Lines with "glasses": copy each one from the listing below.

** Opening Material provided block **

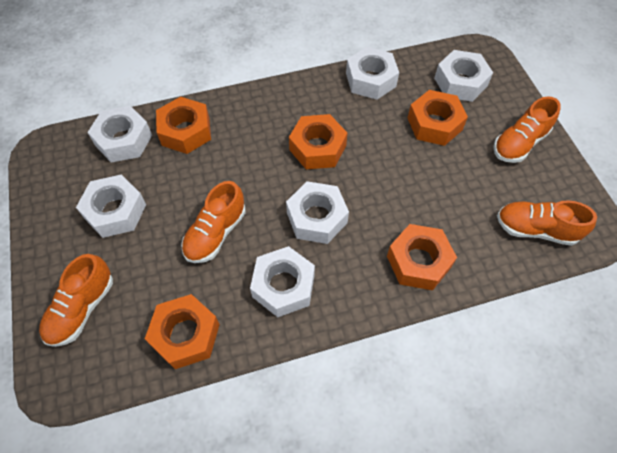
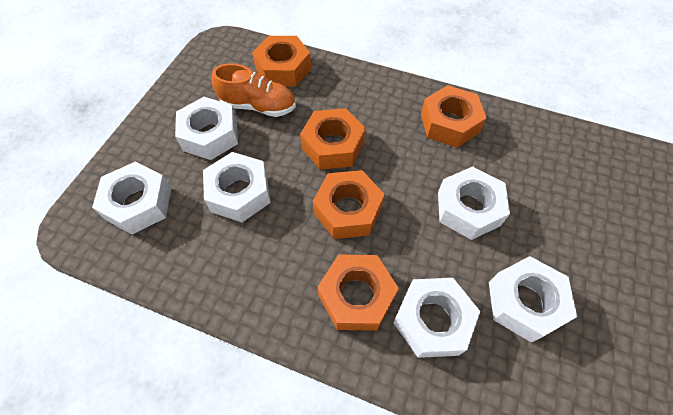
orange shoe: 4 -> 1

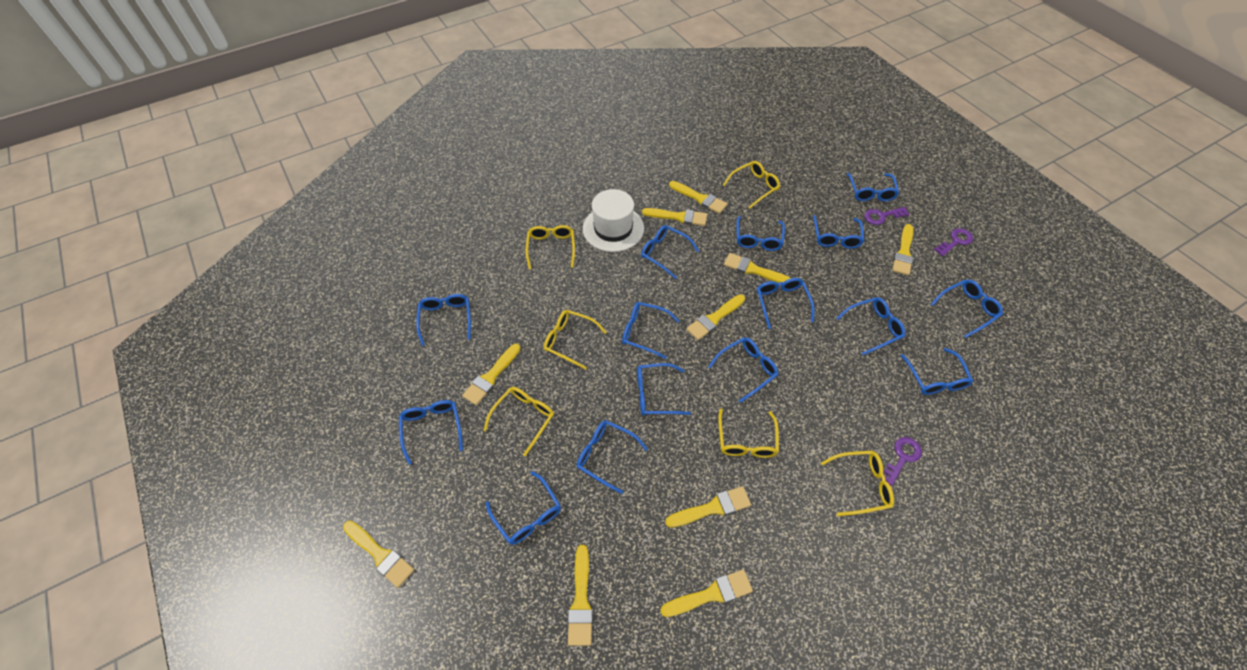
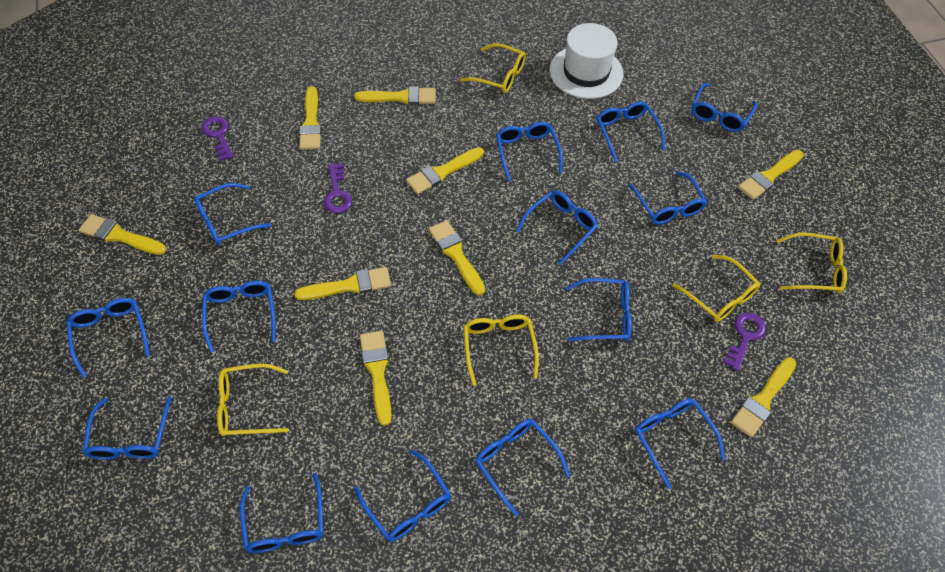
blue glasses: 15 -> 14
yellow brush: 10 -> 9
yellow glasses: 6 -> 5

** Closing Material provided block **

#### [Completed exercise]
blue glasses: 15 -> 14
yellow glasses: 6 -> 5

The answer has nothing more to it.